What this task involves: Exactly reproduce the lines from the line bearing "Target: **stroma**. Output" through the end of the listing, inclusive of both; pictures are to be omitted.

======== Data supplied

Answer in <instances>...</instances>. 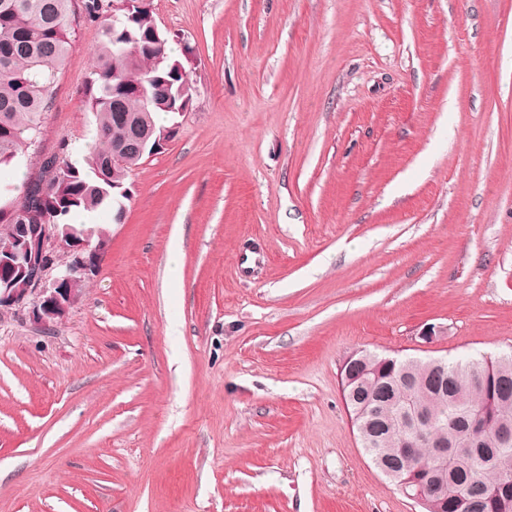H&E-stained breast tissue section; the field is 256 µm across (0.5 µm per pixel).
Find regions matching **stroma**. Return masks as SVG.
Instances as JSON below:
<instances>
[{"instance_id": "1", "label": "stroma", "mask_w": 512, "mask_h": 512, "mask_svg": "<svg viewBox=\"0 0 512 512\" xmlns=\"http://www.w3.org/2000/svg\"><path fill=\"white\" fill-rule=\"evenodd\" d=\"M153 8L193 103L122 223L75 215L109 246L67 317L0 314V512H424L340 368L512 352V0ZM76 24L40 150L1 179L86 166L103 22Z\"/></svg>"}]
</instances>
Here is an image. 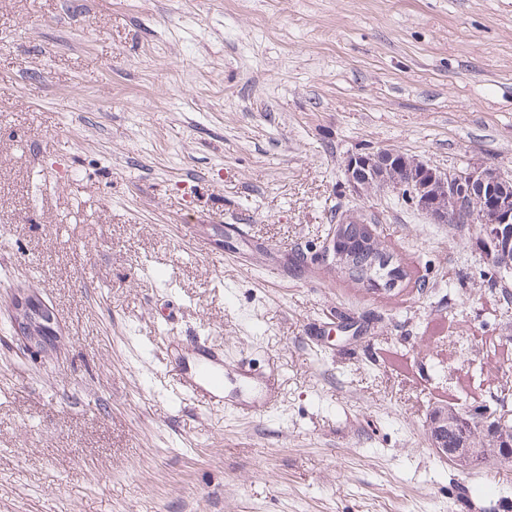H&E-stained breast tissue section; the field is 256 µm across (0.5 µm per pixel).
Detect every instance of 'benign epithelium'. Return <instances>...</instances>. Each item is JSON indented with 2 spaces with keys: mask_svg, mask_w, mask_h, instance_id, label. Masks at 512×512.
Listing matches in <instances>:
<instances>
[{
  "mask_svg": "<svg viewBox=\"0 0 512 512\" xmlns=\"http://www.w3.org/2000/svg\"><path fill=\"white\" fill-rule=\"evenodd\" d=\"M345 188L362 198L407 193L414 208L431 224L457 227L476 226L487 242L486 253L501 278L512 275V178L487 167H471L465 171L439 169L430 163L408 158L393 150L364 151L349 155L344 162ZM360 224L365 235L378 238V219L354 210L340 211L329 237L325 259L342 276L352 270V257L340 249L349 225ZM365 268L361 291L368 294H391L399 281L383 279L376 272L377 253ZM18 332L36 345H46L55 336L53 314L33 295L16 300ZM463 425L471 434L458 448L448 447V430ZM428 437L434 452L449 459L456 469L469 471L483 465L512 466V414L508 411L485 413L472 422L456 408H433L428 417Z\"/></svg>",
  "mask_w": 512,
  "mask_h": 512,
  "instance_id": "7a95c632",
  "label": "benign epithelium"
}]
</instances>
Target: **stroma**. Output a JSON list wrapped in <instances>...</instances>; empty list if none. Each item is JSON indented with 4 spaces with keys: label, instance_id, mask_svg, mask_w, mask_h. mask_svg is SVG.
Masks as SVG:
<instances>
[{
    "label": "stroma",
    "instance_id": "obj_1",
    "mask_svg": "<svg viewBox=\"0 0 512 512\" xmlns=\"http://www.w3.org/2000/svg\"><path fill=\"white\" fill-rule=\"evenodd\" d=\"M367 148L512 177V0H0V512H512L426 427L512 411V279L353 198ZM348 208L413 284L323 263ZM197 337L223 402L176 393ZM377 250H374L372 253L373 260L370 265V267L365 268V274L366 277L360 282V289L362 292L368 293V294H391L395 290L399 289L398 280H392L390 278H386L383 275H388L391 270L395 269V267L400 268L402 273L404 274V277L406 278L407 285L410 283V273L406 269L405 266H402L400 262H395L394 265H388L391 263V258L388 259L386 262H383V268H386L383 270V272L380 274L379 272L375 273L376 269L379 266V257L377 255ZM382 275V277H381ZM381 280L386 281L385 284L381 283ZM15 309L18 332L36 345L49 344L56 332L53 314L34 295L17 298Z\"/></svg>",
    "mask_w": 512,
    "mask_h": 512
}]
</instances>
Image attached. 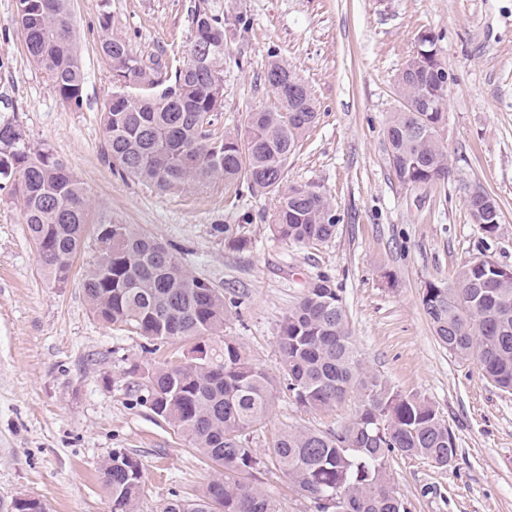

================

Written solution:
Target: **stroma**. Output a JSON list wrapped in <instances>...</instances>; empty list if none. Each item is JSON indented with 4 spaces with keys: label, instance_id, mask_svg, mask_w, mask_h. mask_svg is SVG.
Masks as SVG:
<instances>
[{
    "label": "stroma",
    "instance_id": "obj_1",
    "mask_svg": "<svg viewBox=\"0 0 512 512\" xmlns=\"http://www.w3.org/2000/svg\"><path fill=\"white\" fill-rule=\"evenodd\" d=\"M367 148L512 177V0H0V512H512L426 427L512 411V279L353 198ZM348 208L413 284L323 263ZM197 337L223 402L176 393ZM377 250H374L372 253L373 260L370 265V267L365 268V274L366 277L360 282V289L362 292L368 293V294H391L395 290L399 289L398 280H392L390 278H386L383 275H388L391 270L395 269V267L400 268L402 273L404 274V277L406 278L407 285L410 283V273L406 269L405 266H402L400 262H395L394 265H388L391 263V258L388 259L386 262H383V268H386L383 270V272L380 274L379 272L375 273L376 269L379 266V257L377 255ZM382 275V277H381ZM381 280L386 281L385 284L381 283ZM15 309L18 332L36 345L49 344L56 332L53 314L34 295L17 298Z\"/></svg>",
    "mask_w": 512,
    "mask_h": 512
}]
</instances>
Image attached. 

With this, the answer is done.